**Data extract**.

• • • • • • •

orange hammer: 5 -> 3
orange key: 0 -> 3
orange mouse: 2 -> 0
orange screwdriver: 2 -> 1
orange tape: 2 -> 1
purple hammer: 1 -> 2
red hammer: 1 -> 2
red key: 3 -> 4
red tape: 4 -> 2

• • • • • • •

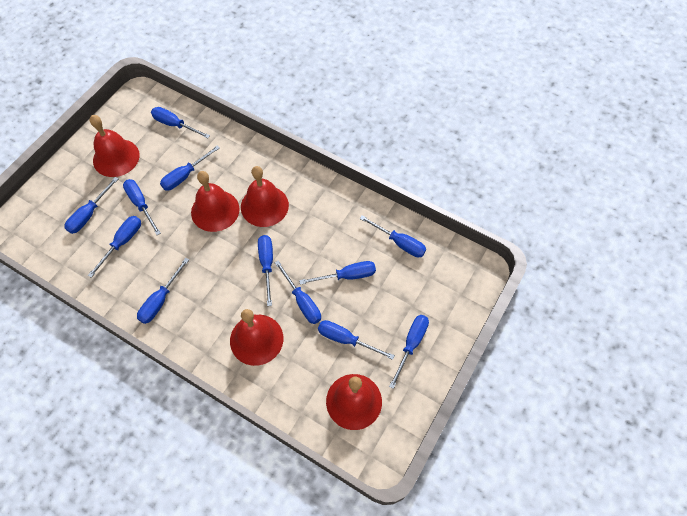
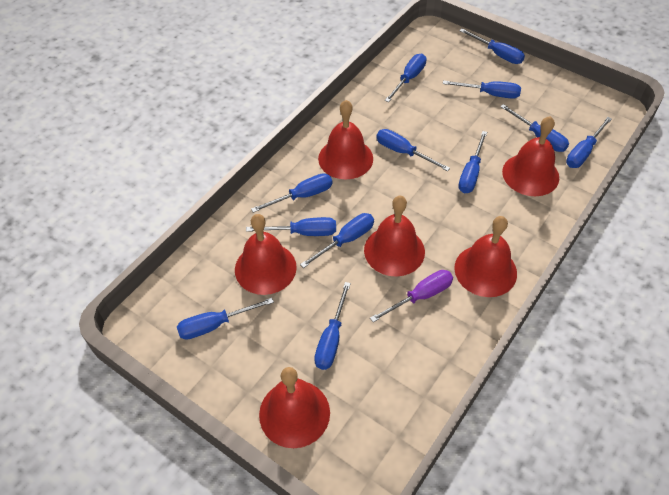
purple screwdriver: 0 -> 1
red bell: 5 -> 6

• • • • • • •

**Work required**.
Report only the number of lines in the listing that contain the word "hammer".

**Solved problem**.
3